Task brief: From the first line onward, reproduce the records exactly; the final line to include is the one holding "rotate: berry in".
- Opening Delimiter -
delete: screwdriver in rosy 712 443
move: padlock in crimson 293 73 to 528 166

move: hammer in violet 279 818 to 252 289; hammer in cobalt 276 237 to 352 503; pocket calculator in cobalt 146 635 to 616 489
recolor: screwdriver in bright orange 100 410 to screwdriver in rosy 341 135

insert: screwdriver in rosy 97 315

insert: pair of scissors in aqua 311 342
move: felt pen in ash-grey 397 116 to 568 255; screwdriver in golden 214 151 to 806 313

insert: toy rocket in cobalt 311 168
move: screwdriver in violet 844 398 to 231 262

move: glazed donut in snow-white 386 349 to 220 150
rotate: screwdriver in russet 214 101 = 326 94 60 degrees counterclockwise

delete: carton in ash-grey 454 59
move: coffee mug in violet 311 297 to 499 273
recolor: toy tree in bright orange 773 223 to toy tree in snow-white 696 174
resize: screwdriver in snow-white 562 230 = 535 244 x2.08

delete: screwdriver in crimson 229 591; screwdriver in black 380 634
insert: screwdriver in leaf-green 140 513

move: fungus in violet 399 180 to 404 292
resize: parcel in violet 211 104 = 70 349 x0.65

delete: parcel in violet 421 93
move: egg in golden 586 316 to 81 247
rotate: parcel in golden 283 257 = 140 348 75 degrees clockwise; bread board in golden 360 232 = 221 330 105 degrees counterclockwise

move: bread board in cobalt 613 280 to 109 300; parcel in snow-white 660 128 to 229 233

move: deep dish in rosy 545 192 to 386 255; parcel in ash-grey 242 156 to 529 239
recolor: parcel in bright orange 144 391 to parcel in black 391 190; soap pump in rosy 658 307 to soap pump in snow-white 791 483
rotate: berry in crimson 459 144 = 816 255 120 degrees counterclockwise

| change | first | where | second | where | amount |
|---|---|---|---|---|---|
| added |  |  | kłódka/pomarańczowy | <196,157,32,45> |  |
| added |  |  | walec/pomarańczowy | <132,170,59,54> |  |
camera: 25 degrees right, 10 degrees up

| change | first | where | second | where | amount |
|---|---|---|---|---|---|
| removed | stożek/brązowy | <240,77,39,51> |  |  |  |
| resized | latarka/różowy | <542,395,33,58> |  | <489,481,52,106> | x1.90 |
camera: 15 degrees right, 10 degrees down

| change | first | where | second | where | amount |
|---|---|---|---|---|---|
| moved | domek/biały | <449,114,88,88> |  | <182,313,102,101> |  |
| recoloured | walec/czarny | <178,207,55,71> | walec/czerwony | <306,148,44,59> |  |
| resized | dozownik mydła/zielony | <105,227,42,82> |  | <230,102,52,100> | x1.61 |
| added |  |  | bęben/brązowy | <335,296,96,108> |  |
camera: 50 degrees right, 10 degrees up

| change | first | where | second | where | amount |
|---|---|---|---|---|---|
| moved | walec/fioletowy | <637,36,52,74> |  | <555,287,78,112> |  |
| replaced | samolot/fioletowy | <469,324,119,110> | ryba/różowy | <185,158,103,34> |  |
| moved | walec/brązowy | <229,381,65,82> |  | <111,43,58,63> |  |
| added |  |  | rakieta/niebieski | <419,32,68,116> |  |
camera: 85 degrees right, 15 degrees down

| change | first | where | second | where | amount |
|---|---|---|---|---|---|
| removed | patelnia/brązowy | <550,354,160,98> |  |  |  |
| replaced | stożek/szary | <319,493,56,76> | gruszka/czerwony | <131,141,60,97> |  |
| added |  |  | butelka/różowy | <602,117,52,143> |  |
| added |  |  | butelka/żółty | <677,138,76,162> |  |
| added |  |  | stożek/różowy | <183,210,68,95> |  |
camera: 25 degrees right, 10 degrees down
- Closing Delimiter -
Worked solution:
delete: screwdriver in rosy 712 443
move: padlock in crimson 293 73 to 528 166

move: hammer in violet 279 818 to 252 289; hammer in cobalt 276 237 to 352 503; pocket calculator in cobalt 146 635 to 616 489
recolor: screwdriver in bright orange 100 410 to screwdriver in rosy 341 135

insert: screwdriver in rosy 97 315

insert: pair of scissors in aqua 311 342
move: felt pen in ash-grey 397 116 to 568 255; screwdriver in golden 214 151 to 806 313

insert: toy rocket in cobalt 311 168
move: screwdriver in violet 844 398 to 231 262

move: glazed donut in snow-white 386 349 to 220 150
rotate: screwdriver in russet 214 101 = 326 94 60 degrees counterclockwise

delete: carton in ash-grey 454 59
move: coffee mug in violet 311 297 to 499 273
recolor: toy tree in bright orange 773 223 to toy tree in snow-white 696 174
resize: screwdriver in snow-white 562 230 = 535 244 x2.08

delete: screwdriver in crimson 229 591; screwdriver in black 380 634
insert: screwdriver in leaf-green 140 513

move: fungus in violet 399 180 to 404 292
resize: parcel in violet 211 104 = 70 349 x0.65

delete: parcel in violet 421 93
move: egg in golden 586 316 to 81 247
rotate: parcel in golden 283 257 = 140 348 75 degrees clockwise; bread board in golden 360 232 = 221 330 105 degrees counterclockwise

move: bread board in cobalt 613 280 to 109 300; parcel in snow-white 660 128 to 229 233

move: deep dish in rosy 545 192 to 386 255; parcel in ash-grey 242 156 to 529 239
recolor: parcel in bright orange 144 391 to parcel in black 391 190; soap pump in rosy 658 307 to soap pump in snow-white 791 483
rotate: berry in crimson 459 144 = 816 255 120 degrees counterclockwise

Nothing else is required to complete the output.